_Exercise_
Every line below that mentions the word "size" should be copied out.

============================================================

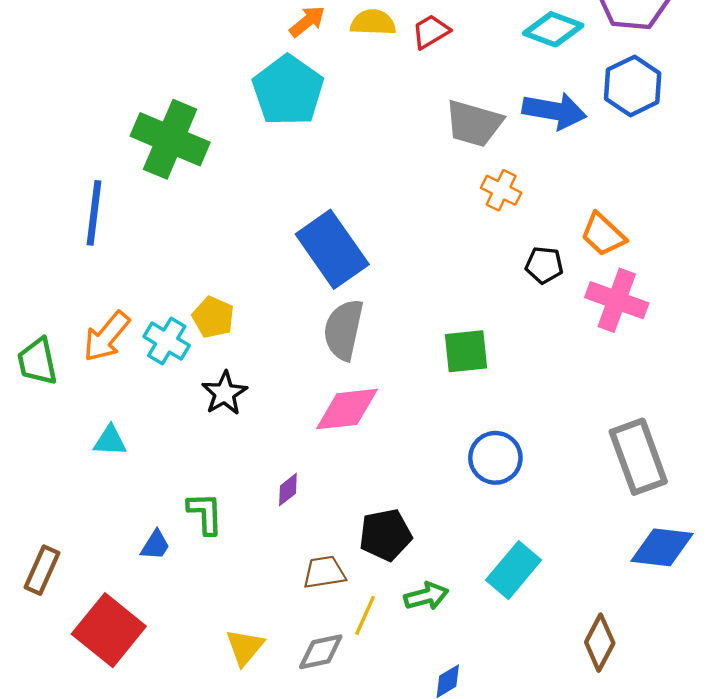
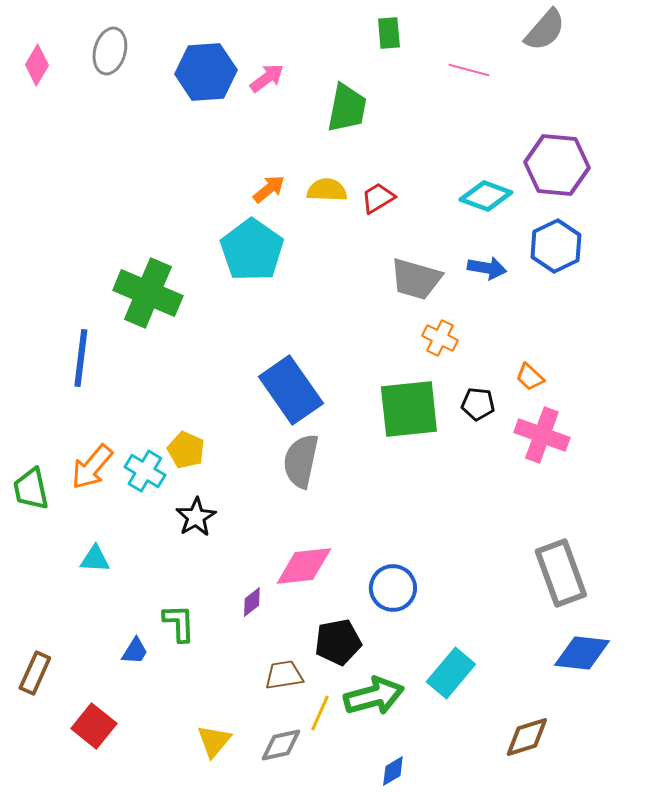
blue arrow: (554, 111) -> (487, 268), size x0.7
orange trapezoid: (603, 234) -> (530, 377), size x0.7
green square: (466, 351) -> (409, 409), moved, size x1.5
pink diamond: (347, 409) -> (304, 566), moved
blue circle: (495, 458) -> (393, 588), moved
green arrow: (426, 596) -> (374, 696), size x1.5
red square: (109, 630) -> (94, 726), size x0.7
brown diamond: (600, 643) -> (527, 737), turned 45

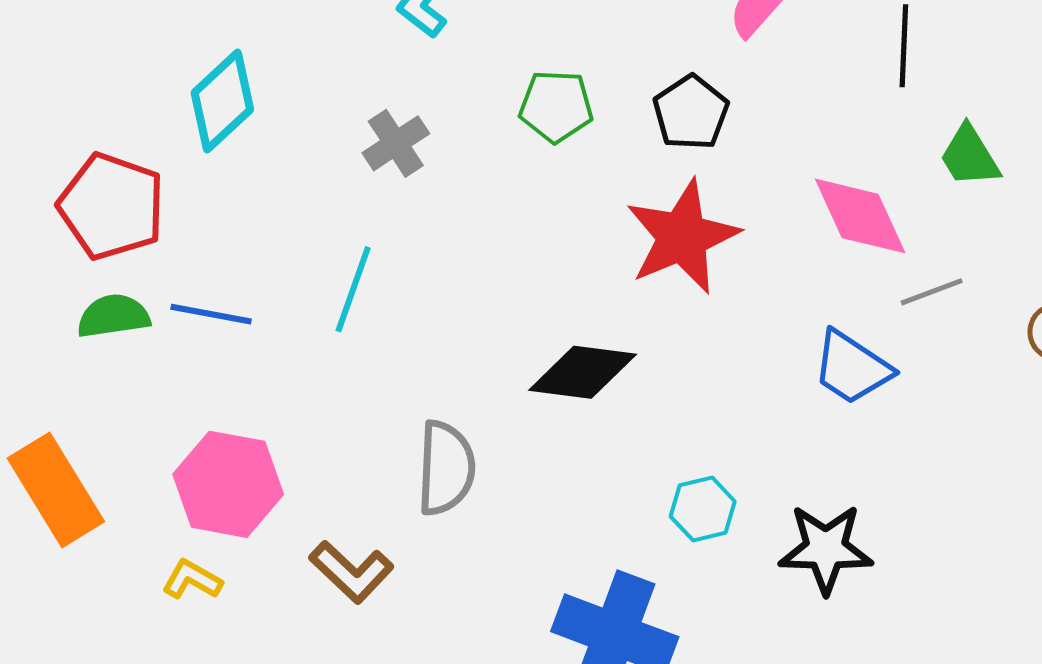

============================================================

_Answer space_
blue arrow: (554, 111) -> (487, 268), size x0.7
orange trapezoid: (603, 234) -> (530, 377), size x0.7
green square: (466, 351) -> (409, 409), moved, size x1.5
green arrow: (426, 596) -> (374, 696), size x1.5
red square: (109, 630) -> (94, 726), size x0.7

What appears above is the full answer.